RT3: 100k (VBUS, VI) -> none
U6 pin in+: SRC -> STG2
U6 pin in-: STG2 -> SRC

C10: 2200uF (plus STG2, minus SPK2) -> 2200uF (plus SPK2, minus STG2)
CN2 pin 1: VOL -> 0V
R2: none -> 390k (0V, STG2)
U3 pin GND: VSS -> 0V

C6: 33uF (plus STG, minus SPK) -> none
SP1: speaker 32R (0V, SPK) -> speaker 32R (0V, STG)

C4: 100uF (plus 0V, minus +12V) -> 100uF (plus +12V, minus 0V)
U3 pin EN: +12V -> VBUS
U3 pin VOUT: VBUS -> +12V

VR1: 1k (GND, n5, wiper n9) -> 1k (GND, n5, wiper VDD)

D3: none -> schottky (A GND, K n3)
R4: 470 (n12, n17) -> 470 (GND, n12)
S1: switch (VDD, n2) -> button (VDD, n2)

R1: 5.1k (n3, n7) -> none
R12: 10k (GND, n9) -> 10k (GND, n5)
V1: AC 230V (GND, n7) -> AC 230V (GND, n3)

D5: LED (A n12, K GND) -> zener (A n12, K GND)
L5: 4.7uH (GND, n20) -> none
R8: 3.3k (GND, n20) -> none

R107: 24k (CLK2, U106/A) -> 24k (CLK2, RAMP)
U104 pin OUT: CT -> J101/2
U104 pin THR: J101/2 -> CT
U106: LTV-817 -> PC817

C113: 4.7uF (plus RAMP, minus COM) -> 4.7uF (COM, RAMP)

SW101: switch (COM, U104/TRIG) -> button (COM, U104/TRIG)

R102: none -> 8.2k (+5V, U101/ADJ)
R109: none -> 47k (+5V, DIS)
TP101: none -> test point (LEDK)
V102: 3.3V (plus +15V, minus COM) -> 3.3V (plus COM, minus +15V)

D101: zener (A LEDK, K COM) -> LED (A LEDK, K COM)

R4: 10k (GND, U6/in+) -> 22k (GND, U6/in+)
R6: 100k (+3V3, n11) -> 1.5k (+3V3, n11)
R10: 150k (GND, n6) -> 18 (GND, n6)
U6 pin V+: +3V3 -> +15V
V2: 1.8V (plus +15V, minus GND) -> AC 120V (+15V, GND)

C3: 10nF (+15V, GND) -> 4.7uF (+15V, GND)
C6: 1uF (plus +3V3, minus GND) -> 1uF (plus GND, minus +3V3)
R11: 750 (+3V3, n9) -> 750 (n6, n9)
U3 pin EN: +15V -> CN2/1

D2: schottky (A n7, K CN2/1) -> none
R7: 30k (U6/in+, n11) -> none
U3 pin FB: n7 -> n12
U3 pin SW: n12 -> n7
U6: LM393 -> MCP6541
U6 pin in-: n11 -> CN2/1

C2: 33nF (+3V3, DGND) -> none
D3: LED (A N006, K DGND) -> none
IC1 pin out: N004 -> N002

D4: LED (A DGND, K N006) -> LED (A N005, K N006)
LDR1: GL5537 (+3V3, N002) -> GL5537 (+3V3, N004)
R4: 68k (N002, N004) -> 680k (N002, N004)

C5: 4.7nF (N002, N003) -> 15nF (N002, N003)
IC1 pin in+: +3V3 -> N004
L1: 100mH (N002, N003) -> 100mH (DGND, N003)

────

**EXERCISE DESCRIPTION**
Which lines above contain the word "zener"? Show each of them.

**ANSWER TO THE PROBLEM**
D5: LED (A n12, K GND) -> zener (A n12, K GND)
D101: zener (A LEDK, K COM) -> LED (A LEDK, K COM)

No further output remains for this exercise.